━━━━━ Available data

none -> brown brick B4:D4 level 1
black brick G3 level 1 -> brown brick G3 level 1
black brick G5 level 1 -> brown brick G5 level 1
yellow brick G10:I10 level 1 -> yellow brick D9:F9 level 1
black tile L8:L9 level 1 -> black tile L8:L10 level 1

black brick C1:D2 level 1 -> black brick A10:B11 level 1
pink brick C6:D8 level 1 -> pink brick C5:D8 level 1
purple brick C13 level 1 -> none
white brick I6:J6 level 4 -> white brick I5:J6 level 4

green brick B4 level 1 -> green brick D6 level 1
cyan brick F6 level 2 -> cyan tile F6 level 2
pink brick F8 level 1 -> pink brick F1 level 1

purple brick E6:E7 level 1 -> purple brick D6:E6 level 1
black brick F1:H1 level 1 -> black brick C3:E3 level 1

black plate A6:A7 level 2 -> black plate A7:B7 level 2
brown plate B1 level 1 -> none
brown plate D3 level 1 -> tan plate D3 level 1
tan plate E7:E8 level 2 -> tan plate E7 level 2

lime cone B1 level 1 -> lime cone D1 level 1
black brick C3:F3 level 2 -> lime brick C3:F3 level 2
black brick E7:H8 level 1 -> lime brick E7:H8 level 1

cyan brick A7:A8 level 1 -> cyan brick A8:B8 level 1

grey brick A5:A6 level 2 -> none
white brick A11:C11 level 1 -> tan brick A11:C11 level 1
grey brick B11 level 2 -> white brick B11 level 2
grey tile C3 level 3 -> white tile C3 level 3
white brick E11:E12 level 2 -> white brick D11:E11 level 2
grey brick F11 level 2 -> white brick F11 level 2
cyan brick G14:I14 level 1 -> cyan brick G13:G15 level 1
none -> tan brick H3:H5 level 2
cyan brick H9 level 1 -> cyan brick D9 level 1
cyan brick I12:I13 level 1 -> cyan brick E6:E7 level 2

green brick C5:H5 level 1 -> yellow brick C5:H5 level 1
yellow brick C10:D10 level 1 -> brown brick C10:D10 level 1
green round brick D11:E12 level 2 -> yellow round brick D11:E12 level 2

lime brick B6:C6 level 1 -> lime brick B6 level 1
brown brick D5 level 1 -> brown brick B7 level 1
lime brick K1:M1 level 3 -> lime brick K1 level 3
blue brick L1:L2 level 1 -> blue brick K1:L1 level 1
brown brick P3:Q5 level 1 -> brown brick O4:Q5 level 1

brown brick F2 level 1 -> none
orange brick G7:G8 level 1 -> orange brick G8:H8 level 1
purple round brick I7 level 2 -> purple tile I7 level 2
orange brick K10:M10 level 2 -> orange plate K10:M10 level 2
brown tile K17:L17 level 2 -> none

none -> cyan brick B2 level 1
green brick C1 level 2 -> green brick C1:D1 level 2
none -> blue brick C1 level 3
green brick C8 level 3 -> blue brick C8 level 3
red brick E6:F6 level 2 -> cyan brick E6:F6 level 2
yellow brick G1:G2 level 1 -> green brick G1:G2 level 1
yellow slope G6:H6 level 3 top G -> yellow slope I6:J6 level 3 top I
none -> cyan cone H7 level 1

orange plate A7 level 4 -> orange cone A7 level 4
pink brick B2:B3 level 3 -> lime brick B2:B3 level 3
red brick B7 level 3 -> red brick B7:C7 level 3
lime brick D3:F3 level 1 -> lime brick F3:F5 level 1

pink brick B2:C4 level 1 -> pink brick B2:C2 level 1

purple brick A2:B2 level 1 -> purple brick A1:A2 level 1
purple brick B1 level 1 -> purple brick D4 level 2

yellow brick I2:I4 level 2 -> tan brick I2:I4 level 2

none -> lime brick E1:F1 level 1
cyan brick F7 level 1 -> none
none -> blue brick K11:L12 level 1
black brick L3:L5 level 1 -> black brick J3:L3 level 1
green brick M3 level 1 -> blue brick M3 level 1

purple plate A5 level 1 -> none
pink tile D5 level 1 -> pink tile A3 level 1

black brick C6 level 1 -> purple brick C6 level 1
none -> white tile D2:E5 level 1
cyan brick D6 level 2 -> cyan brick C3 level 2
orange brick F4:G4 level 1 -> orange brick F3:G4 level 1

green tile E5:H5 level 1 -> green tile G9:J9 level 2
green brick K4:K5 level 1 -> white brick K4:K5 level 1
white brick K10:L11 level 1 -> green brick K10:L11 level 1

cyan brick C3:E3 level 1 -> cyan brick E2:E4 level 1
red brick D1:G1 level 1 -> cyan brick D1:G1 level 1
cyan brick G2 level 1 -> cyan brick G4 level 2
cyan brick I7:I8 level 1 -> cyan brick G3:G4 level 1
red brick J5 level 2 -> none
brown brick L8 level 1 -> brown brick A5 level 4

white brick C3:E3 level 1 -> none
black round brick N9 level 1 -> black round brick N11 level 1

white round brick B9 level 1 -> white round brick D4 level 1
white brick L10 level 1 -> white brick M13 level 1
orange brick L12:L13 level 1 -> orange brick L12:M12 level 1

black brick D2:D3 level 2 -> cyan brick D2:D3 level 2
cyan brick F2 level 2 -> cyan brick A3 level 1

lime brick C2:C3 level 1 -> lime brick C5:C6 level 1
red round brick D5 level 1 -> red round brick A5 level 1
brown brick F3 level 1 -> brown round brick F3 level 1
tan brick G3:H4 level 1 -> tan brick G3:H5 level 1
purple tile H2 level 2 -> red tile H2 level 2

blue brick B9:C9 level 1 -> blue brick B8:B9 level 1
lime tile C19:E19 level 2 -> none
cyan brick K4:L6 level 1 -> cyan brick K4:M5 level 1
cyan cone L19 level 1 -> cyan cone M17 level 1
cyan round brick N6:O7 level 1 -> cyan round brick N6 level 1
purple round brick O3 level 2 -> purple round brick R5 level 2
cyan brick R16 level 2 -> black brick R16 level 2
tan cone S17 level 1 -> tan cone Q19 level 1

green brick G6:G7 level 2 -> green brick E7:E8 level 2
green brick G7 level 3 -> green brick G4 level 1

━━━━━━━━━━

● **Exercise objective**
All lines from the one containing "purple tile H2 level 2 -> red tile H2 level 2" to the end of the data above are to be set down exactly; no others belong in the answer.

● **Solved exercise**
purple tile H2 level 2 -> red tile H2 level 2

blue brick B9:C9 level 1 -> blue brick B8:B9 level 1
lime tile C19:E19 level 2 -> none
cyan brick K4:L6 level 1 -> cyan brick K4:M5 level 1
cyan cone L19 level 1 -> cyan cone M17 level 1
cyan round brick N6:O7 level 1 -> cyan round brick N6 level 1
purple round brick O3 level 2 -> purple round brick R5 level 2
cyan brick R16 level 2 -> black brick R16 level 2
tan cone S17 level 1 -> tan cone Q19 level 1

green brick G6:G7 level 2 -> green brick E7:E8 level 2
green brick G7 level 3 -> green brick G4 level 1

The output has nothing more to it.